Listed entries →
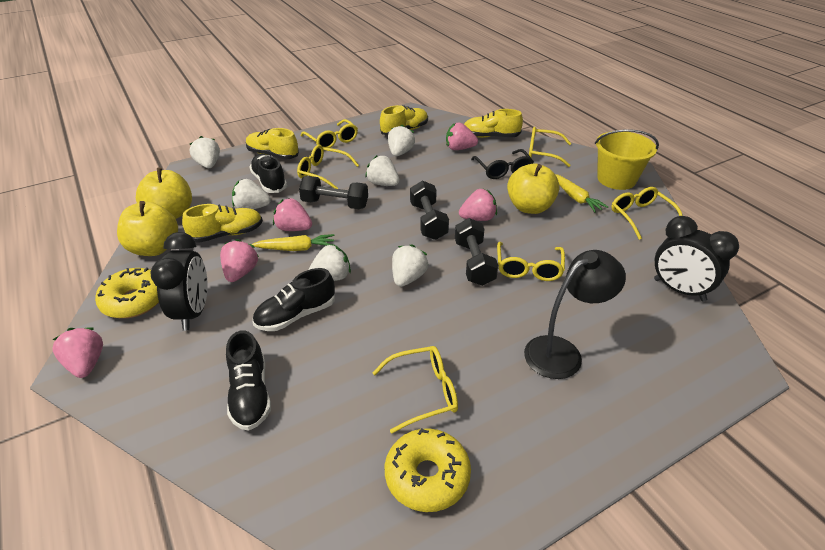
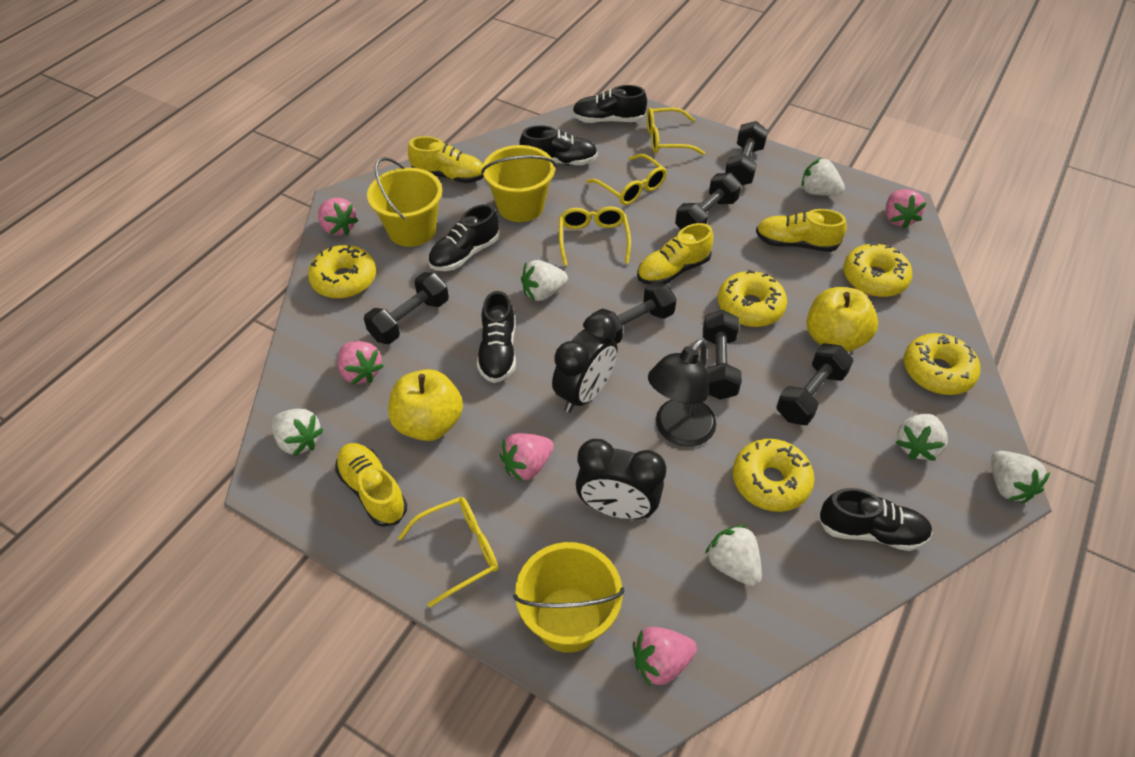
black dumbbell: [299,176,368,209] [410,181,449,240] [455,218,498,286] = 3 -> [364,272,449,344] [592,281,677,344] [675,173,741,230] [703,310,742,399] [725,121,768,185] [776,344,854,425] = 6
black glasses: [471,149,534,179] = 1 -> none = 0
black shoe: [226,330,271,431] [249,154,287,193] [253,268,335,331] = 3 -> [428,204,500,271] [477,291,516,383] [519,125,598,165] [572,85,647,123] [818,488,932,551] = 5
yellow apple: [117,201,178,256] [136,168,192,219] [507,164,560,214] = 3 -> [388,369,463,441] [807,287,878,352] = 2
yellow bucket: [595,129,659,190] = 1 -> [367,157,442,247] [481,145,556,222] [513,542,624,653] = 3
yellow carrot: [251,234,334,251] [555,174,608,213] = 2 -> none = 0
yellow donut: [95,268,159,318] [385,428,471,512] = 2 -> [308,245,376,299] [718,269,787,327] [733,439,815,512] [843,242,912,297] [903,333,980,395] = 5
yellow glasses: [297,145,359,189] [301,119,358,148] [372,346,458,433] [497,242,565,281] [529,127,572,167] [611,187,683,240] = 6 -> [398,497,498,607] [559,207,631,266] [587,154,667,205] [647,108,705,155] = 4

* * *

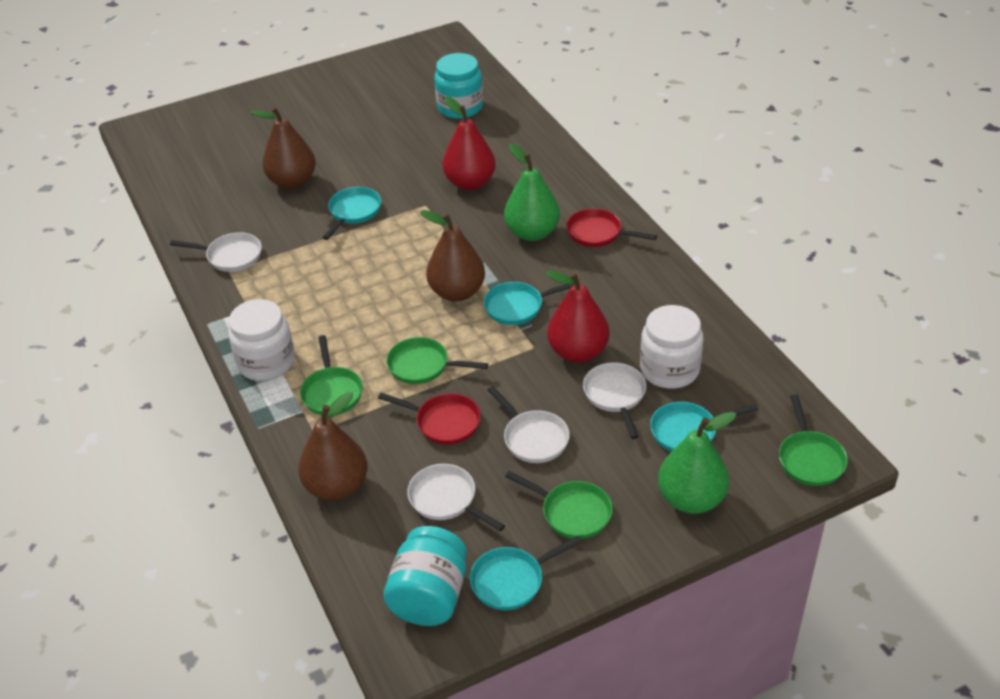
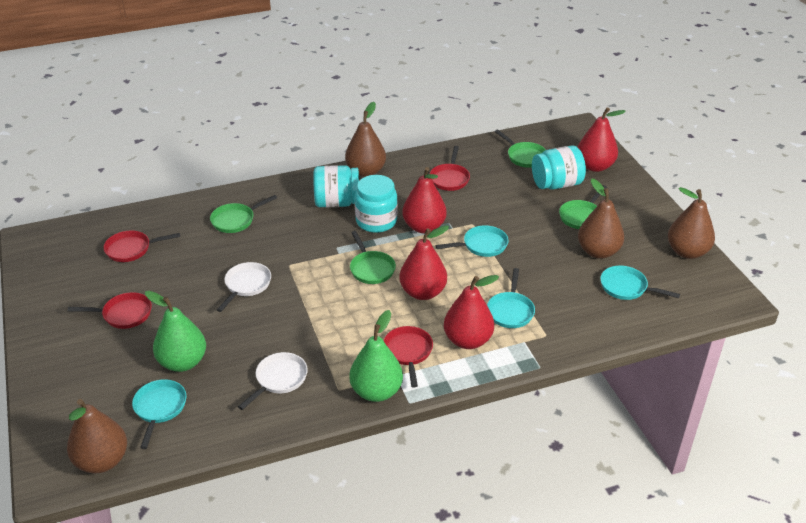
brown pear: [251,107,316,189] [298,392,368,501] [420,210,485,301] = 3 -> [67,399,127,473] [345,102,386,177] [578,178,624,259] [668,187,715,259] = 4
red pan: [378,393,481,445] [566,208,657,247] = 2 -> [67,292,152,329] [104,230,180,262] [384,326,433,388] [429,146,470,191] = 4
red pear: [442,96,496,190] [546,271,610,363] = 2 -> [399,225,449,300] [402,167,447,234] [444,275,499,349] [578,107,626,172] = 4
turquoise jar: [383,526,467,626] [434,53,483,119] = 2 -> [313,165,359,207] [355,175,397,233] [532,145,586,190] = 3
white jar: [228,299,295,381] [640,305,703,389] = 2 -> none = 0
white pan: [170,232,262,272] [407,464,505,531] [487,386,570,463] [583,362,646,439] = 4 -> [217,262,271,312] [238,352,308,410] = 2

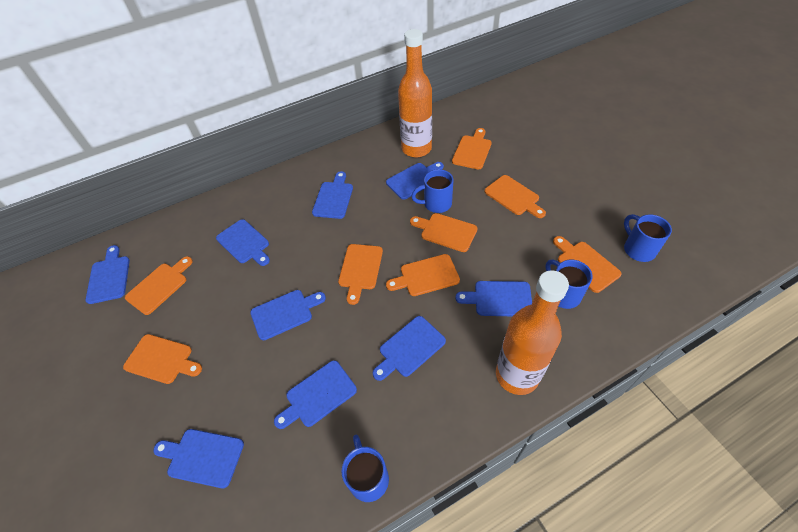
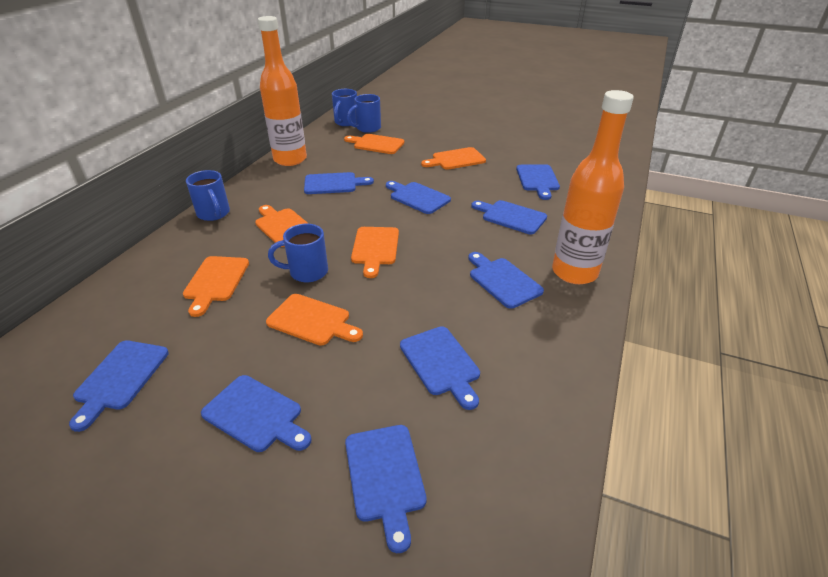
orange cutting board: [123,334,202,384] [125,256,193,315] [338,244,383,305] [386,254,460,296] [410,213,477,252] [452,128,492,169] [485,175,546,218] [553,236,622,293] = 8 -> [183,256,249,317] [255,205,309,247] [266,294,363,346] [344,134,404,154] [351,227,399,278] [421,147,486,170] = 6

* * *

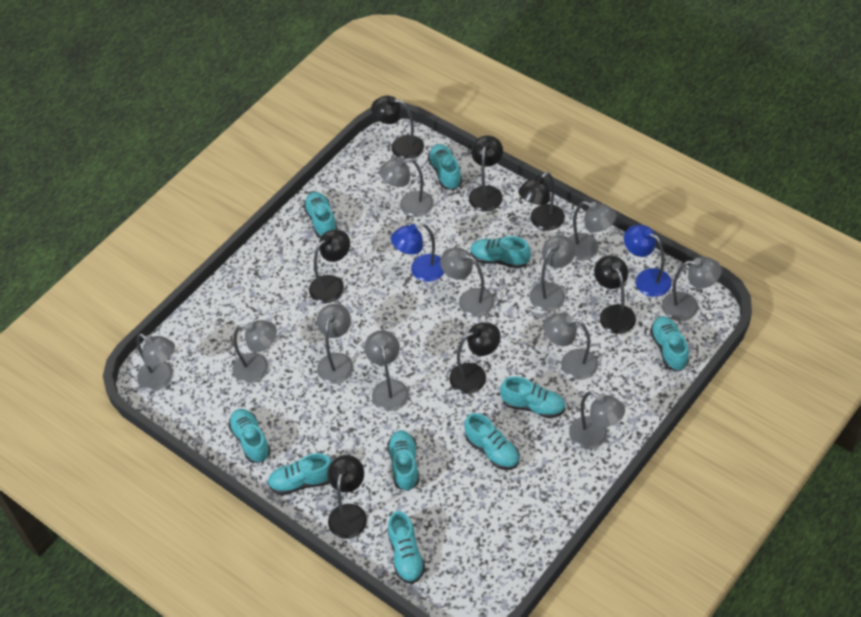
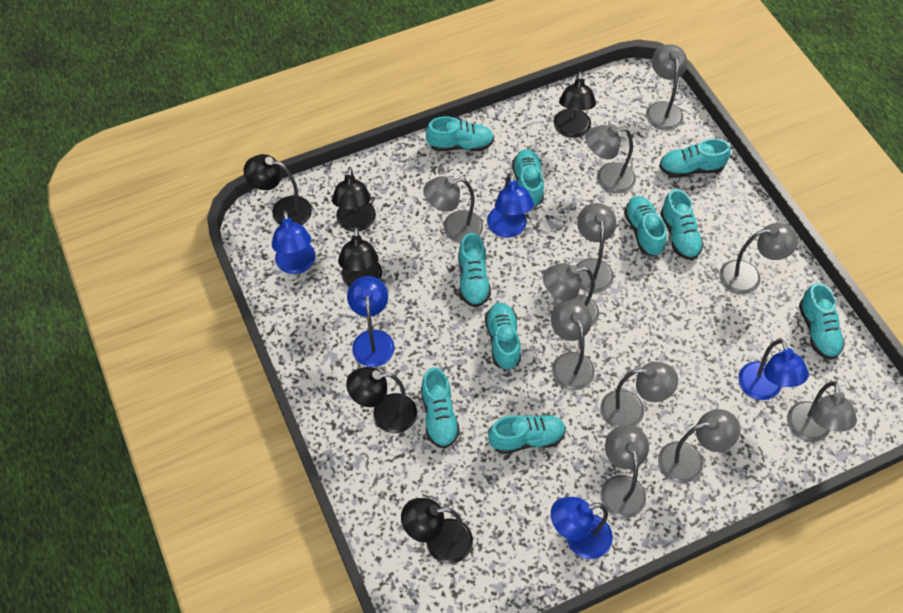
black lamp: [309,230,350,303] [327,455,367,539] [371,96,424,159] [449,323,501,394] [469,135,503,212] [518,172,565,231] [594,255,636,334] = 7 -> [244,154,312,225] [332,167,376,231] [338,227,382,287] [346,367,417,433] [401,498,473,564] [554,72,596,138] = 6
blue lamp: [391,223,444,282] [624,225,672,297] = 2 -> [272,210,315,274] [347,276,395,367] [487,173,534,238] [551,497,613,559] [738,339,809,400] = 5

What is needed → Look above for the line with "turquoise jar: [383,526,467,626]"; quote it and every line after it, stopping after the line with "orange cutting board: [123,334,202,384]", exactly, with nothing added and without pictures.

Answer to this exercise →
turquoise jar: [383,526,467,626] [434,53,483,119] = 2 -> [313,165,359,207] [355,175,397,233] [532,145,586,190] = 3
white jar: [228,299,295,381] [640,305,703,389] = 2 -> none = 0
white pan: [170,232,262,272] [407,464,505,531] [487,386,570,463] [583,362,646,439] = 4 -> [217,262,271,312] [238,352,308,410] = 2

orange cutting board: [123,334,202,384] [125,256,193,315] [338,244,383,305] [386,254,460,296] [410,213,477,252] [452,128,492,169] [485,175,546,218] [553,236,622,293] = 8 -> [183,256,249,317] [255,205,309,247] [266,294,363,346] [344,134,404,154] [351,227,399,278] [421,147,486,170] = 6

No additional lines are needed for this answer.